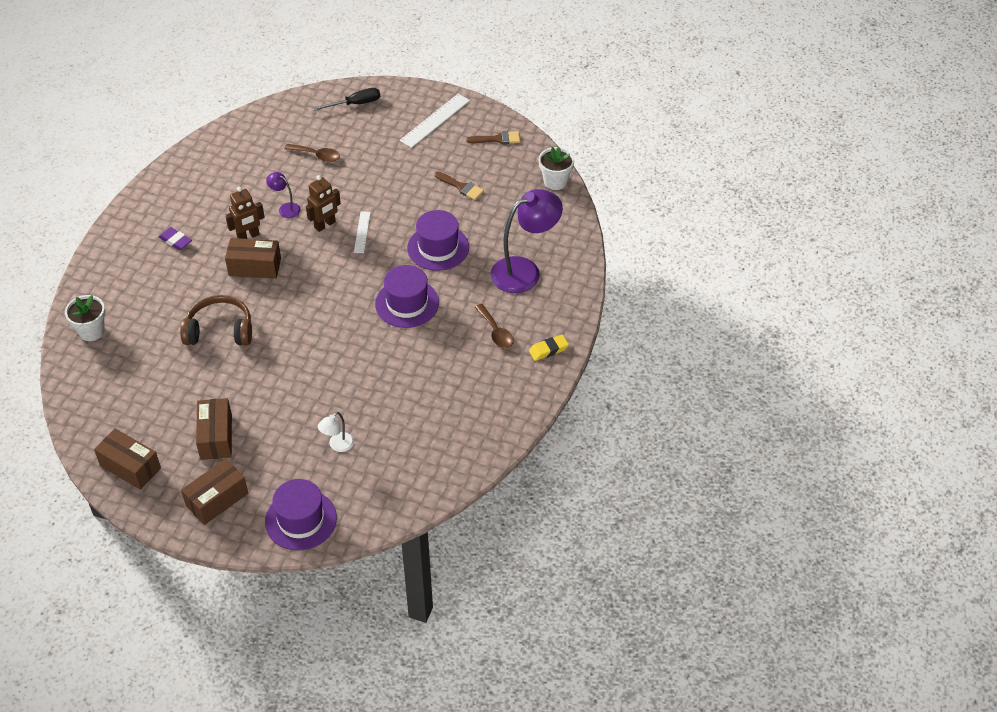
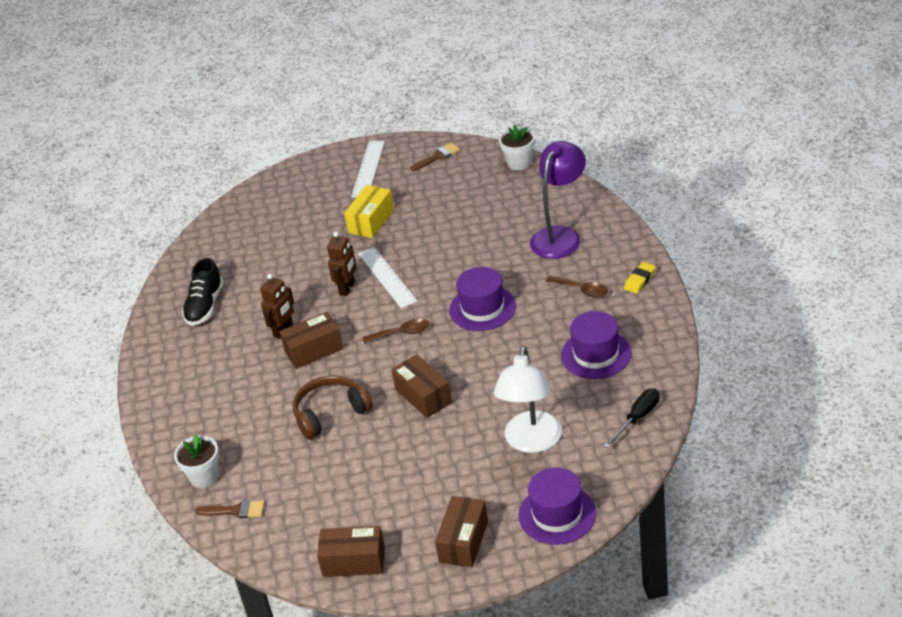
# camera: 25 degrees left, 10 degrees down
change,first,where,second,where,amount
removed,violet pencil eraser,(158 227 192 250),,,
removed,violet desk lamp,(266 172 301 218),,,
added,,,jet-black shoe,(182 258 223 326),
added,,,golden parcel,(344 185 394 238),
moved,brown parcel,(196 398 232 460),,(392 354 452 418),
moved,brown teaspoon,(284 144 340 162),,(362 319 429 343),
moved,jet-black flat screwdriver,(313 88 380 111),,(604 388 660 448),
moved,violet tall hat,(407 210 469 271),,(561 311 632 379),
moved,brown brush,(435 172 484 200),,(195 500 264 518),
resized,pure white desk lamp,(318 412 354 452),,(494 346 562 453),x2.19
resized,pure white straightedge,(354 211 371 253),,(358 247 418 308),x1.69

---+---

Work to complete
The material is to be written out word for word, and the pictures are to be left out.

Answer below
# camera: 25 degrees left, 10 degrees down
change,first,where,second,where,amount
removed,violet pencil eraser,(158 227 192 250),,,
removed,violet desk lamp,(266 172 301 218),,,
added,,,jet-black shoe,(182 258 223 326),
added,,,golden parcel,(344 185 394 238),
moved,brown parcel,(196 398 232 460),,(392 354 452 418),
moved,brown teaspoon,(284 144 340 162),,(362 319 429 343),
moved,jet-black flat screwdriver,(313 88 380 111),,(604 388 660 448),
moved,violet tall hat,(407 210 469 271),,(561 311 632 379),
moved,brown brush,(435 172 484 200),,(195 500 264 518),
resized,pure white desk lamp,(318 412 354 452),,(494 346 562 453),x2.19
resized,pure white straightedge,(354 211 371 253),,(358 247 418 308),x1.69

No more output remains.